→ **TASK BRIEF**: Return the following listing verbatim, reproducing every line in full and in its original order without any alteration.

→ **EXTRACTED RECORDS**:
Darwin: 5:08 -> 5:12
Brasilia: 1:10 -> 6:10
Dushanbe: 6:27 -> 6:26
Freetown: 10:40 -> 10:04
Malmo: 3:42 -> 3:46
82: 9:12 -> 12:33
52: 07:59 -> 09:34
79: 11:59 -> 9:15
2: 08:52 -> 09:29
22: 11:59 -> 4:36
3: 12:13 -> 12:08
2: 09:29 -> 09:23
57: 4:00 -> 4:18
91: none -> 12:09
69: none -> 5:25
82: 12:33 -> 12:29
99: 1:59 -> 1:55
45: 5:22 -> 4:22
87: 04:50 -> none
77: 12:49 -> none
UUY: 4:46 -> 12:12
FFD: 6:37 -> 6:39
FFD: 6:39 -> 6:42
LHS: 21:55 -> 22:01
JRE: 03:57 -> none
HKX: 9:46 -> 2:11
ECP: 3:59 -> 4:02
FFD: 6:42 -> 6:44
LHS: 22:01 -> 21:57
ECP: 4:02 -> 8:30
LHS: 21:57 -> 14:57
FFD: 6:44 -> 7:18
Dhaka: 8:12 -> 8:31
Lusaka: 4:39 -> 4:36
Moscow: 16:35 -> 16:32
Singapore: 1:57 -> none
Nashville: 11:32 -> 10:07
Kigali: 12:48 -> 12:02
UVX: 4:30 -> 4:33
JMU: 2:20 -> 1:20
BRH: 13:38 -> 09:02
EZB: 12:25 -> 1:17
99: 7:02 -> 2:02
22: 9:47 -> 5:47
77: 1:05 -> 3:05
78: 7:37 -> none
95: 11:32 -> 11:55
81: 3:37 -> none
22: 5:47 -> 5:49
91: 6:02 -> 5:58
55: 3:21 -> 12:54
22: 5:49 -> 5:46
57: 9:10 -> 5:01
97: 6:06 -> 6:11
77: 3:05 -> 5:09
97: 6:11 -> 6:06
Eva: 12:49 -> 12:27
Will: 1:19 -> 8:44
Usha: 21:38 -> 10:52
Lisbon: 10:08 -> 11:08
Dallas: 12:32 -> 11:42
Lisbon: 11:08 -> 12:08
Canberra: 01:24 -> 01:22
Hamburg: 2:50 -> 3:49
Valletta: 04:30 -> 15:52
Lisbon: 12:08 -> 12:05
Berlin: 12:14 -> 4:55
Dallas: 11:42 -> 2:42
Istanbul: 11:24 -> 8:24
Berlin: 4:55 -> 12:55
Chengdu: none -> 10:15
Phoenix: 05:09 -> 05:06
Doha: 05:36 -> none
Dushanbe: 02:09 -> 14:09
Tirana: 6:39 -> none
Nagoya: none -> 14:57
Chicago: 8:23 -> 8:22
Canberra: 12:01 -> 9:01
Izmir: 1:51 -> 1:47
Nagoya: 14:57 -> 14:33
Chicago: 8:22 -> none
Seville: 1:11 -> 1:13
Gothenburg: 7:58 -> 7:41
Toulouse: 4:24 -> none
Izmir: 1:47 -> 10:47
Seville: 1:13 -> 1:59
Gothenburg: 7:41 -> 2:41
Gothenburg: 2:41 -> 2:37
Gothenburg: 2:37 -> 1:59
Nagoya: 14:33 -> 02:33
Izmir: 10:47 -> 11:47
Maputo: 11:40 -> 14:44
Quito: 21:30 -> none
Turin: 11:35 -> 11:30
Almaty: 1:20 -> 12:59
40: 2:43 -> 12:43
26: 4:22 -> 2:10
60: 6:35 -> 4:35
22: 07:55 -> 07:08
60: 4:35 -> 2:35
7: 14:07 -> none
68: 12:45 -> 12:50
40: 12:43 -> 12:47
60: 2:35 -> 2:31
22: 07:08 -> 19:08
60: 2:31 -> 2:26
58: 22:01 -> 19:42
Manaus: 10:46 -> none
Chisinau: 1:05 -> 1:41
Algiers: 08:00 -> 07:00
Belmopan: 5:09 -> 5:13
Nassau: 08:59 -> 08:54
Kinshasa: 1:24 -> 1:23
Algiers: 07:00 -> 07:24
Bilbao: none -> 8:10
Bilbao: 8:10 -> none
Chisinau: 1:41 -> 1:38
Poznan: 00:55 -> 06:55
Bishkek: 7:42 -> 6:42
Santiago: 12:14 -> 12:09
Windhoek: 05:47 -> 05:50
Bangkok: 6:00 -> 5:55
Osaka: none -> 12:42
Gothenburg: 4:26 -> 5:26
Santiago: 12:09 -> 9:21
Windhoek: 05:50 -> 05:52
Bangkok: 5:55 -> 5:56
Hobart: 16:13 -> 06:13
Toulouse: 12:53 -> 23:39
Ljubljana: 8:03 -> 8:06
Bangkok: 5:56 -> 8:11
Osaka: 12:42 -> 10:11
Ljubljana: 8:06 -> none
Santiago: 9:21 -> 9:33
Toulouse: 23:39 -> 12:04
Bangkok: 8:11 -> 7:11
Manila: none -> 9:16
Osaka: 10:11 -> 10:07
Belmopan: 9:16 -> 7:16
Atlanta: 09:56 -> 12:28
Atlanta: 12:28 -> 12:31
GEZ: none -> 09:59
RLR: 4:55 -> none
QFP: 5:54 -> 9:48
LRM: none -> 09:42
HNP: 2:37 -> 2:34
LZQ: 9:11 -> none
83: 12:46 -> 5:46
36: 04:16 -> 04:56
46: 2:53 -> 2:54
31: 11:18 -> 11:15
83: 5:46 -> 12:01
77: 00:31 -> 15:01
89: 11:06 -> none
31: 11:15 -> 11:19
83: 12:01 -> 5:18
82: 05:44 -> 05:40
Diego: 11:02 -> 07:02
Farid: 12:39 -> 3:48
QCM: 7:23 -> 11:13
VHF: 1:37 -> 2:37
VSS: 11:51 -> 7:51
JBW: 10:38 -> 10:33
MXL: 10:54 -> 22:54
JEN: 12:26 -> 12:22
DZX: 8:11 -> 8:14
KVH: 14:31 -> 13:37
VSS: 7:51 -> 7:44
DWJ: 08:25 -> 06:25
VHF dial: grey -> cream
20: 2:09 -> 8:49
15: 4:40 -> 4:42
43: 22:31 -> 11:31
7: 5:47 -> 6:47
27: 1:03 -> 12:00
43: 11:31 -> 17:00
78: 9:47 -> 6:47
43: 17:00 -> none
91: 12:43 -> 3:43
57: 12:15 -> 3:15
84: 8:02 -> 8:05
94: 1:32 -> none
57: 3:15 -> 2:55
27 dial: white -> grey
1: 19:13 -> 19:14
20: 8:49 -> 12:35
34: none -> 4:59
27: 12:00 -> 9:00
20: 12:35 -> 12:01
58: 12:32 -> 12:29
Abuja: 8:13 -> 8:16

→ **THE COMPLETED TASK**:
Darwin: 5:08 -> 5:12
Brasilia: 1:10 -> 6:10
Dushanbe: 6:27 -> 6:26
Freetown: 10:40 -> 10:04
Malmo: 3:42 -> 3:46
82: 9:12 -> 12:33
52: 07:59 -> 09:34
79: 11:59 -> 9:15
2: 08:52 -> 09:29
22: 11:59 -> 4:36
3: 12:13 -> 12:08
2: 09:29 -> 09:23
57: 4:00 -> 4:18
91: none -> 12:09
69: none -> 5:25
82: 12:33 -> 12:29
99: 1:59 -> 1:55
45: 5:22 -> 4:22
87: 04:50 -> none
77: 12:49 -> none
UUY: 4:46 -> 12:12
FFD: 6:37 -> 6:39
FFD: 6:39 -> 6:42
LHS: 21:55 -> 22:01
JRE: 03:57 -> none
HKX: 9:46 -> 2:11
ECP: 3:59 -> 4:02
FFD: 6:42 -> 6:44
LHS: 22:01 -> 21:57
ECP: 4:02 -> 8:30
LHS: 21:57 -> 14:57
FFD: 6:44 -> 7:18
Dhaka: 8:12 -> 8:31
Lusaka: 4:39 -> 4:36
Moscow: 16:35 -> 16:32
Singapore: 1:57 -> none
Nashville: 11:32 -> 10:07
Kigali: 12:48 -> 12:02
UVX: 4:30 -> 4:33
JMU: 2:20 -> 1:20
BRH: 13:38 -> 09:02
EZB: 12:25 -> 1:17
99: 7:02 -> 2:02
22: 9:47 -> 5:47
77: 1:05 -> 3:05
78: 7:37 -> none
95: 11:32 -> 11:55
81: 3:37 -> none
22: 5:47 -> 5:49
91: 6:02 -> 5:58
55: 3:21 -> 12:54
22: 5:49 -> 5:46
57: 9:10 -> 5:01
97: 6:06 -> 6:11
77: 3:05 -> 5:09
97: 6:11 -> 6:06
Eva: 12:49 -> 12:27
Will: 1:19 -> 8:44
Usha: 21:38 -> 10:52
Lisbon: 10:08 -> 11:08
Dallas: 12:32 -> 11:42
Lisbon: 11:08 -> 12:08
Canberra: 01:24 -> 01:22
Hamburg: 2:50 -> 3:49
Valletta: 04:30 -> 15:52
Lisbon: 12:08 -> 12:05
Berlin: 12:14 -> 4:55
Dallas: 11:42 -> 2:42
Istanbul: 11:24 -> 8:24
Berlin: 4:55 -> 12:55
Chengdu: none -> 10:15
Phoenix: 05:09 -> 05:06
Doha: 05:36 -> none
Dushanbe: 02:09 -> 14:09
Tirana: 6:39 -> none
Nagoya: none -> 14:57
Chicago: 8:23 -> 8:22
Canberra: 12:01 -> 9:01
Izmir: 1:51 -> 1:47
Nagoya: 14:57 -> 14:33
Chicago: 8:22 -> none
Seville: 1:11 -> 1:13
Gothenburg: 7:58 -> 7:41
Toulouse: 4:24 -> none
Izmir: 1:47 -> 10:47
Seville: 1:13 -> 1:59
Gothenburg: 7:41 -> 2:41
Gothenburg: 2:41 -> 2:37
Gothenburg: 2:37 -> 1:59
Nagoya: 14:33 -> 02:33
Izmir: 10:47 -> 11:47
Maputo: 11:40 -> 14:44
Quito: 21:30 -> none
Turin: 11:35 -> 11:30
Almaty: 1:20 -> 12:59
40: 2:43 -> 12:43
26: 4:22 -> 2:10
60: 6:35 -> 4:35
22: 07:55 -> 07:08
60: 4:35 -> 2:35
7: 14:07 -> none
68: 12:45 -> 12:50
40: 12:43 -> 12:47
60: 2:35 -> 2:31
22: 07:08 -> 19:08
60: 2:31 -> 2:26
58: 22:01 -> 19:42
Manaus: 10:46 -> none
Chisinau: 1:05 -> 1:41
Algiers: 08:00 -> 07:00
Belmopan: 5:09 -> 5:13
Nassau: 08:59 -> 08:54
Kinshasa: 1:24 -> 1:23
Algiers: 07:00 -> 07:24
Bilbao: none -> 8:10
Bilbao: 8:10 -> none
Chisinau: 1:41 -> 1:38
Poznan: 00:55 -> 06:55
Bishkek: 7:42 -> 6:42
Santiago: 12:14 -> 12:09
Windhoek: 05:47 -> 05:50
Bangkok: 6:00 -> 5:55
Osaka: none -> 12:42
Gothenburg: 4:26 -> 5:26
Santiago: 12:09 -> 9:21
Windhoek: 05:50 -> 05:52
Bangkok: 5:55 -> 5:56
Hobart: 16:13 -> 06:13
Toulouse: 12:53 -> 23:39
Ljubljana: 8:03 -> 8:06
Bangkok: 5:56 -> 8:11
Osaka: 12:42 -> 10:11
Ljubljana: 8:06 -> none
Santiago: 9:21 -> 9:33
Toulouse: 23:39 -> 12:04
Bangkok: 8:11 -> 7:11
Manila: none -> 9:16
Osaka: 10:11 -> 10:07
Belmopan: 9:16 -> 7:16
Atlanta: 09:56 -> 12:28
Atlanta: 12:28 -> 12:31
GEZ: none -> 09:59
RLR: 4:55 -> none
QFP: 5:54 -> 9:48
LRM: none -> 09:42
HNP: 2:37 -> 2:34
LZQ: 9:11 -> none
83: 12:46 -> 5:46
36: 04:16 -> 04:56
46: 2:53 -> 2:54
31: 11:18 -> 11:15
83: 5:46 -> 12:01
77: 00:31 -> 15:01
89: 11:06 -> none
31: 11:15 -> 11:19
83: 12:01 -> 5:18
82: 05:44 -> 05:40
Diego: 11:02 -> 07:02
Farid: 12:39 -> 3:48
QCM: 7:23 -> 11:13
VHF: 1:37 -> 2:37
VSS: 11:51 -> 7:51
JBW: 10:38 -> 10:33
MXL: 10:54 -> 22:54
JEN: 12:26 -> 12:22
DZX: 8:11 -> 8:14
KVH: 14:31 -> 13:37
VSS: 7:51 -> 7:44
DWJ: 08:25 -> 06:25
VHF dial: grey -> cream
20: 2:09 -> 8:49
15: 4:40 -> 4:42
43: 22:31 -> 11:31
7: 5:47 -> 6:47
27: 1:03 -> 12:00
43: 11:31 -> 17:00
78: 9:47 -> 6:47
43: 17:00 -> none
91: 12:43 -> 3:43
57: 12:15 -> 3:15
84: 8:02 -> 8:05
94: 1:32 -> none
57: 3:15 -> 2:55
27 dial: white -> grey
1: 19:13 -> 19:14
20: 8:49 -> 12:35
34: none -> 4:59
27: 12:00 -> 9:00
20: 12:35 -> 12:01
58: 12:32 -> 12:29
Abuja: 8:13 -> 8:16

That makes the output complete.